THE TASK:
Retype the data below exactly, skipping pictures.

SOURCE MATERIAL:

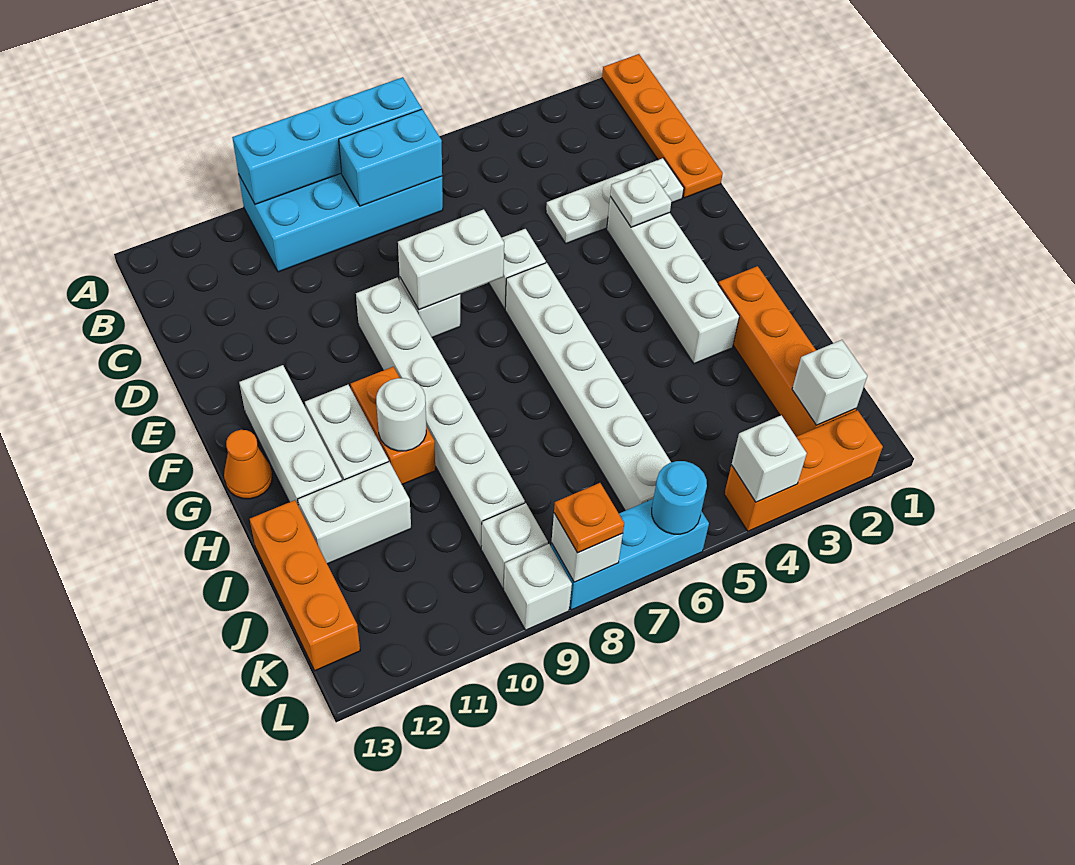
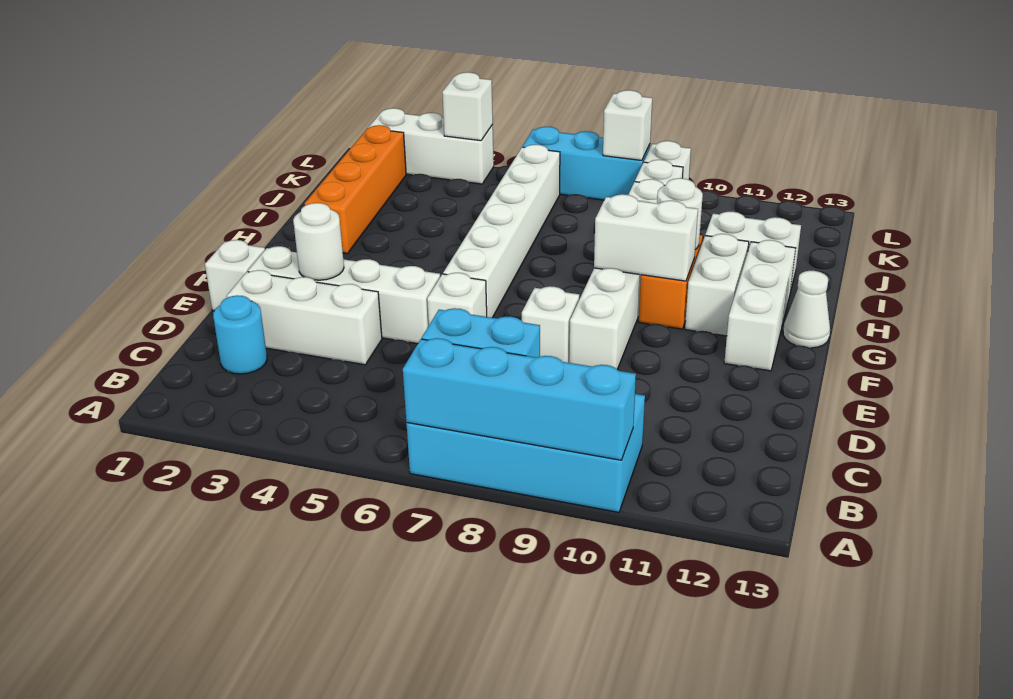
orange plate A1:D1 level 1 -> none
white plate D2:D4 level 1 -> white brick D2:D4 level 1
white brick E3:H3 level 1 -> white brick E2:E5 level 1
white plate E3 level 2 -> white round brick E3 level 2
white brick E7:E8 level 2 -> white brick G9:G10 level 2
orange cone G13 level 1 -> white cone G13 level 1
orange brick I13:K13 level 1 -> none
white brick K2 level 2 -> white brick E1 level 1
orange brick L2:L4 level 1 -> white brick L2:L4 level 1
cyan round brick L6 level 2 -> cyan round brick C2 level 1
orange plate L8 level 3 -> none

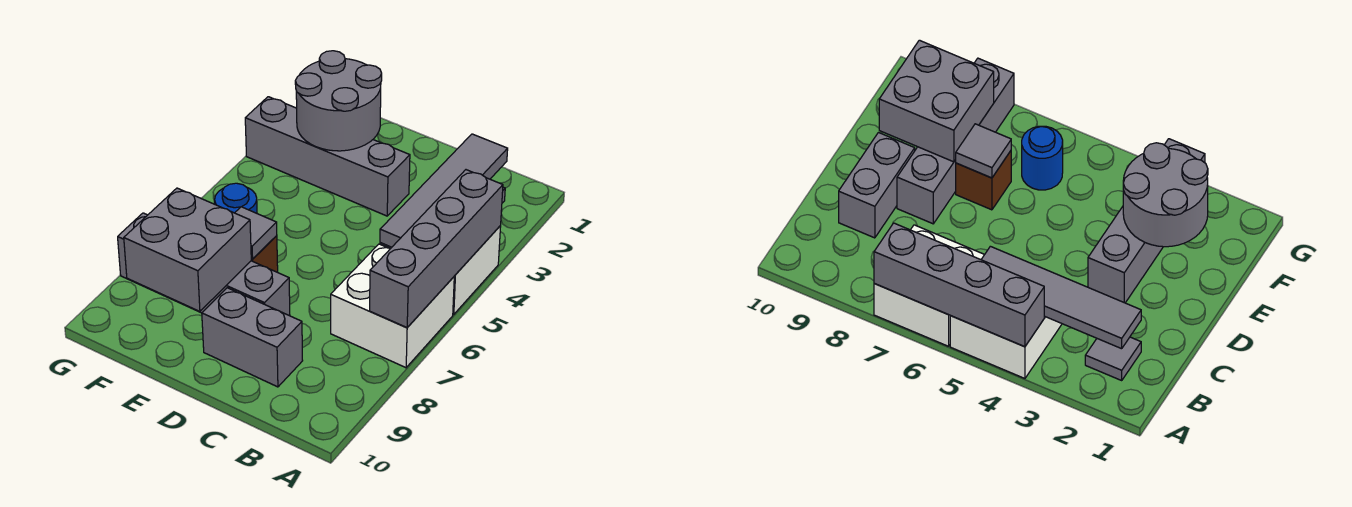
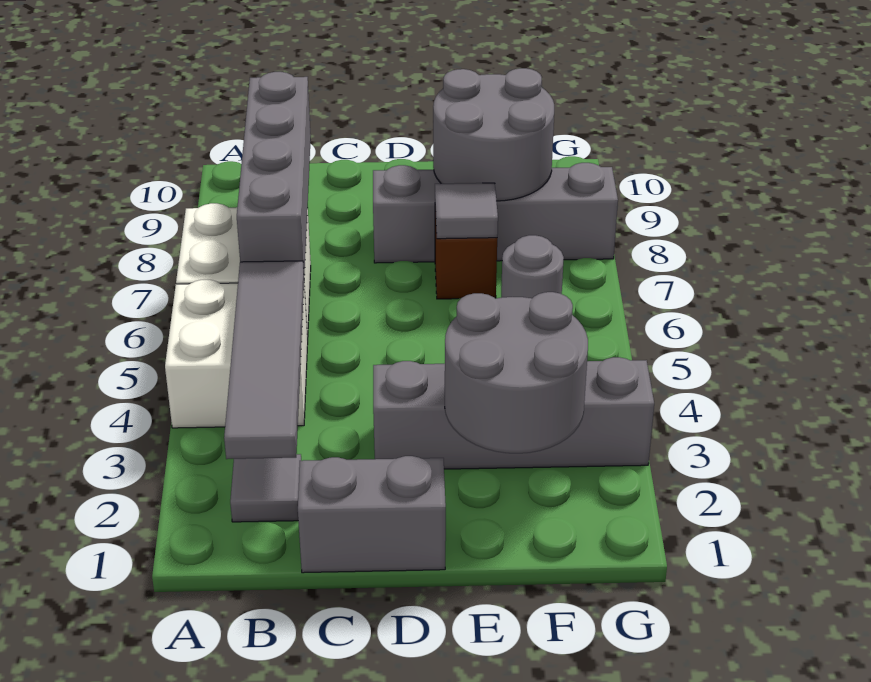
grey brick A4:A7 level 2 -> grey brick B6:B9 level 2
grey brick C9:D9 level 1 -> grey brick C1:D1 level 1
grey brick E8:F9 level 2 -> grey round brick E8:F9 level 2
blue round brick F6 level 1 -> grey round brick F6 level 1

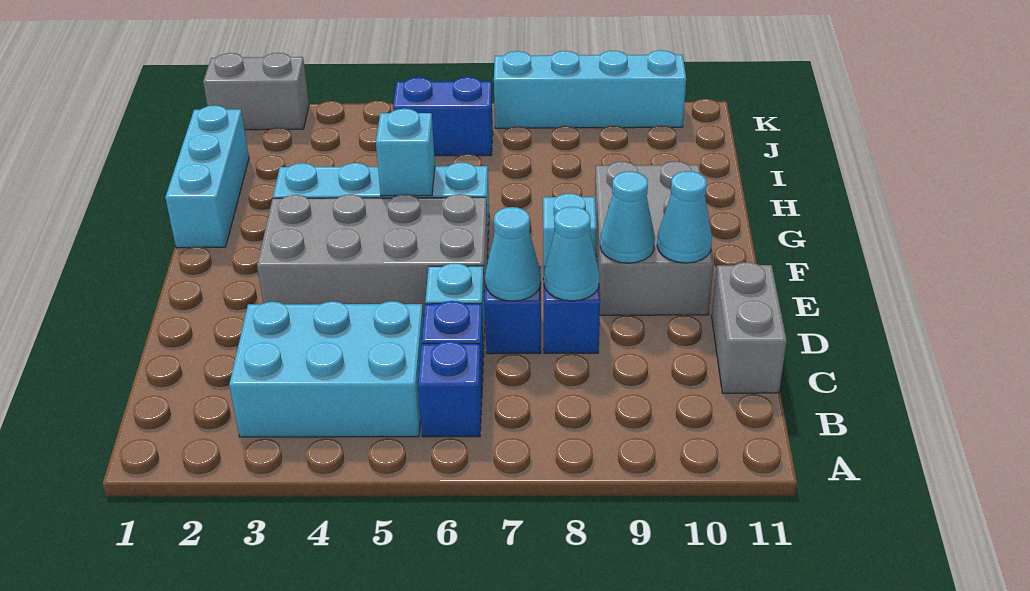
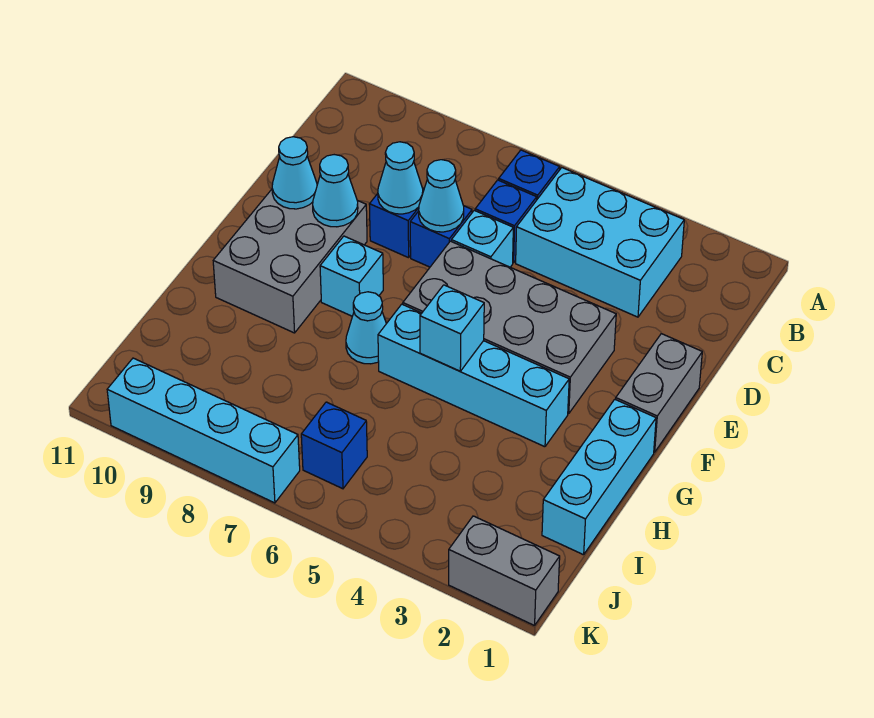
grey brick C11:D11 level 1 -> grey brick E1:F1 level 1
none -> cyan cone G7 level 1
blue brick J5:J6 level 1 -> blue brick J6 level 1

EXERCISE RESULT:
orange plate A1:D1 level 1 -> none
white plate D2:D4 level 1 -> white brick D2:D4 level 1
white brick E3:H3 level 1 -> white brick E2:E5 level 1
white plate E3 level 2 -> white round brick E3 level 2
white brick E7:E8 level 2 -> white brick G9:G10 level 2
orange cone G13 level 1 -> white cone G13 level 1
orange brick I13:K13 level 1 -> none
white brick K2 level 2 -> white brick E1 level 1
orange brick L2:L4 level 1 -> white brick L2:L4 level 1
cyan round brick L6 level 2 -> cyan round brick C2 level 1
orange plate L8 level 3 -> none

grey brick A4:A7 level 2 -> grey brick B6:B9 level 2
grey brick C9:D9 level 1 -> grey brick C1:D1 level 1
grey brick E8:F9 level 2 -> grey round brick E8:F9 level 2
blue round brick F6 level 1 -> grey round brick F6 level 1

grey brick C11:D11 level 1 -> grey brick E1:F1 level 1
none -> cyan cone G7 level 1
blue brick J5:J6 level 1 -> blue brick J6 level 1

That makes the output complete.